⟨
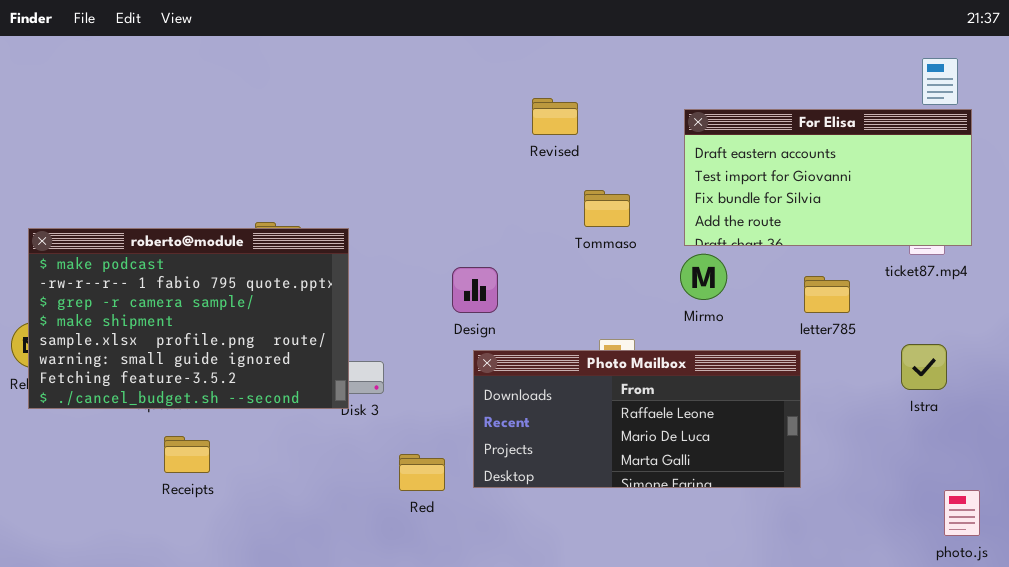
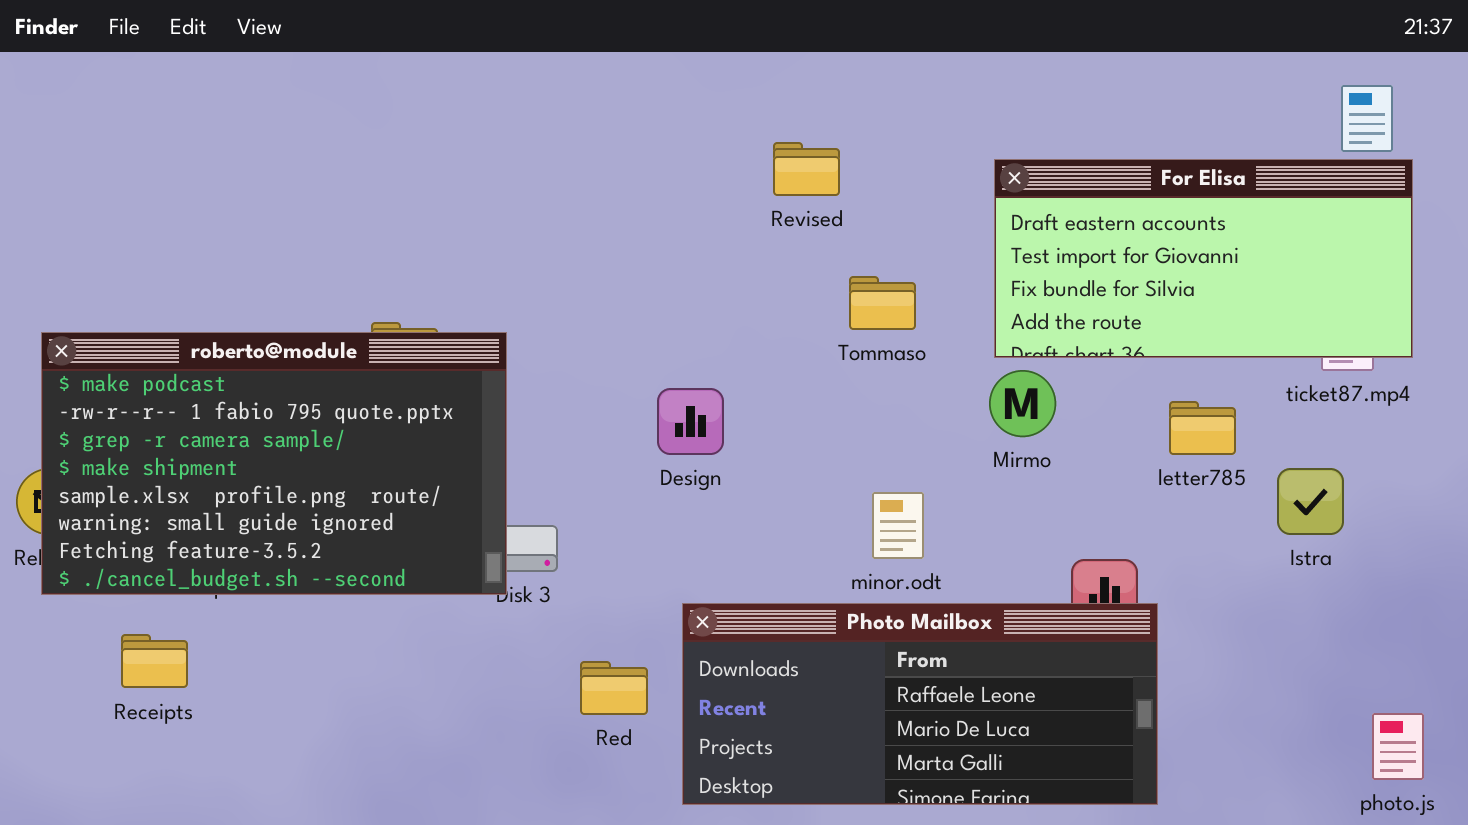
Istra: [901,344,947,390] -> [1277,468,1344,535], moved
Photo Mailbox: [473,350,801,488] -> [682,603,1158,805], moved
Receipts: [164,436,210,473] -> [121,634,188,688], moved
⟩
⟨
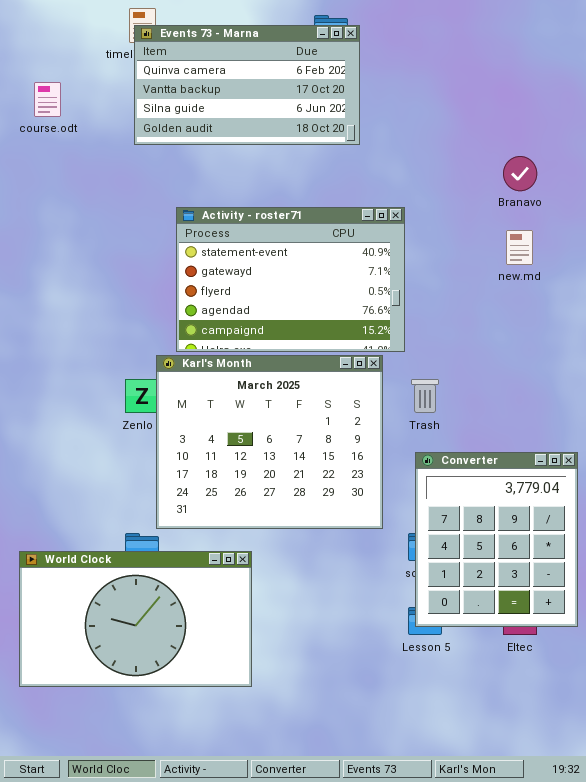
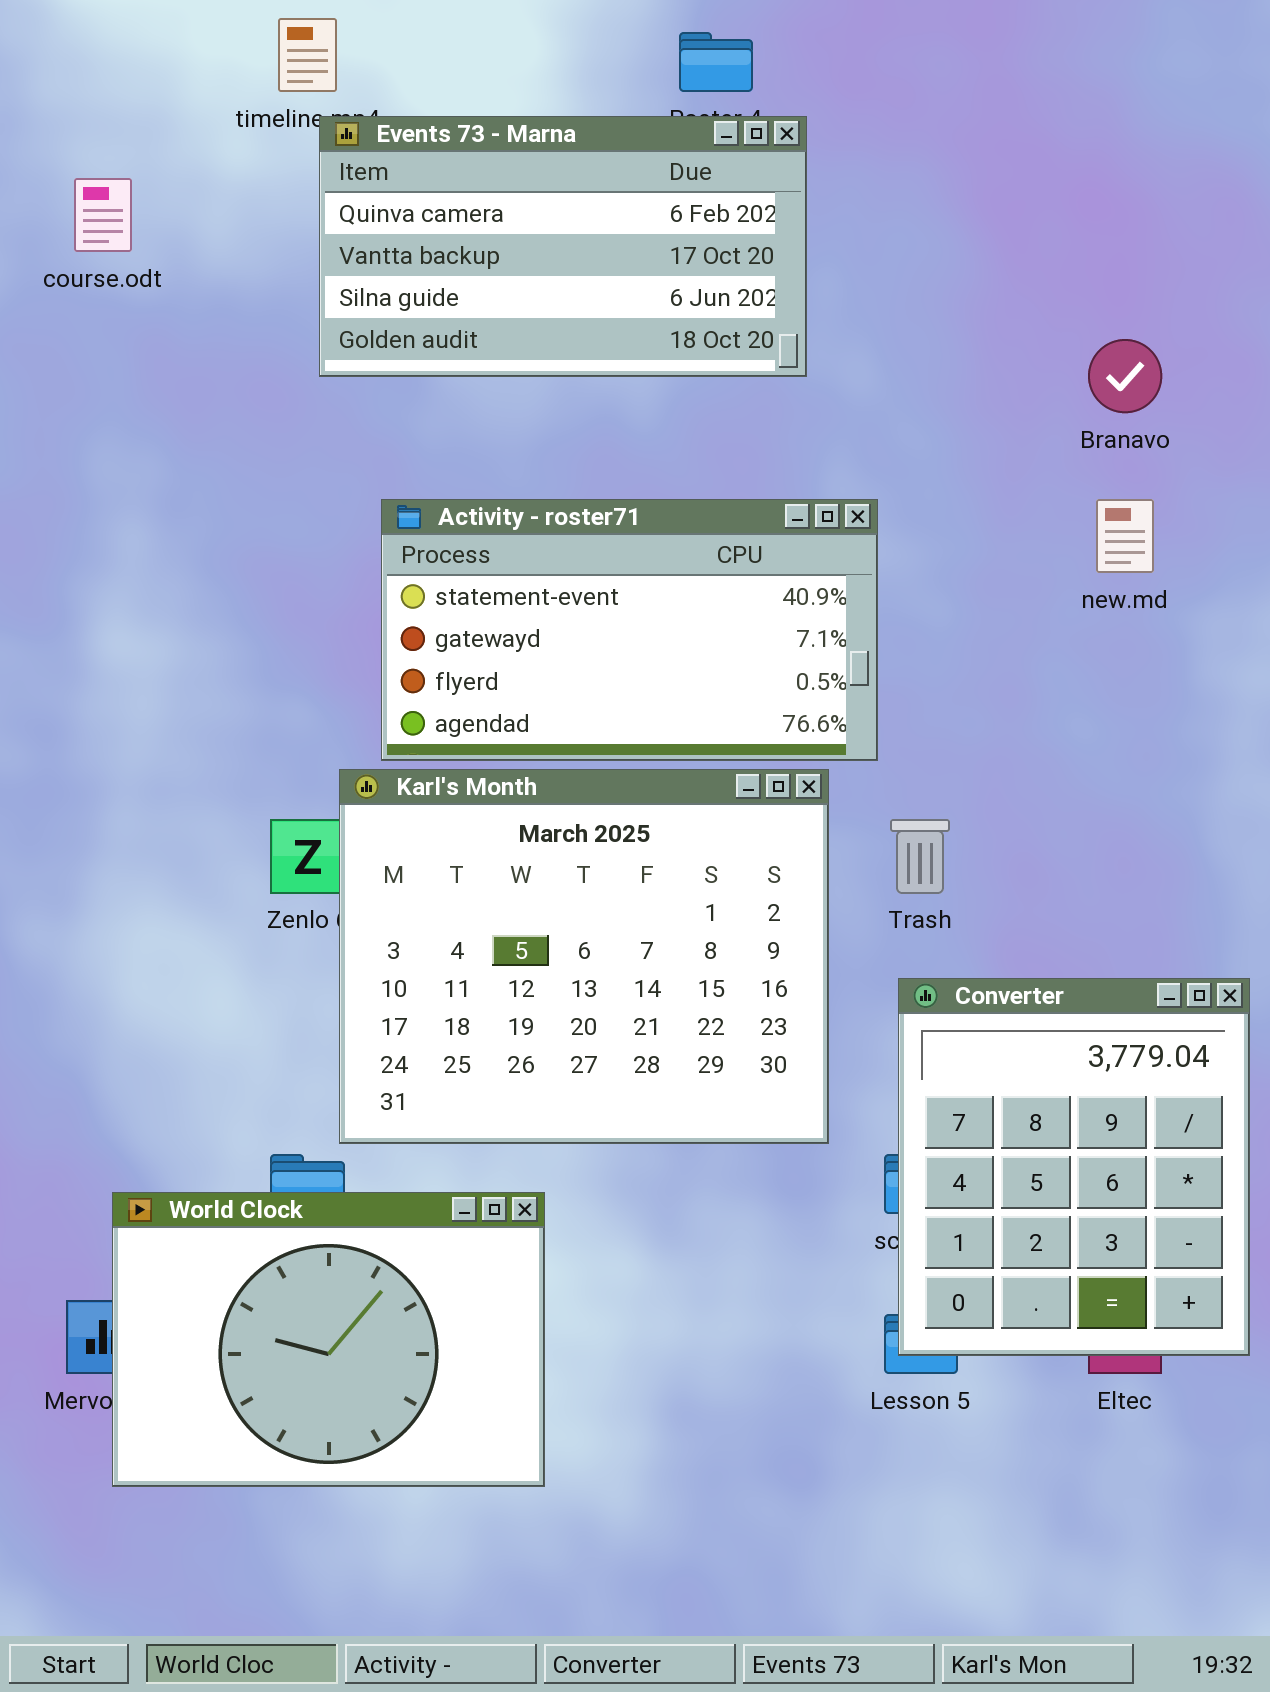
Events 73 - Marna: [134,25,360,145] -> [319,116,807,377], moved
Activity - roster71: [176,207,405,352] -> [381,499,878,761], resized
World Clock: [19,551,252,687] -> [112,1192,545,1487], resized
⟩
Activity: Which lines above run from the one containing "Istra: [901,344,947,390] ->" down to the one containing "Receipts: [164,436,210,473] ->"? Repeat exactly those, both ends included, and nothing else.

Finished exercise:
Istra: [901,344,947,390] -> [1277,468,1344,535], moved
Photo Mailbox: [473,350,801,488] -> [682,603,1158,805], moved
Receipts: [164,436,210,473] -> [121,634,188,688], moved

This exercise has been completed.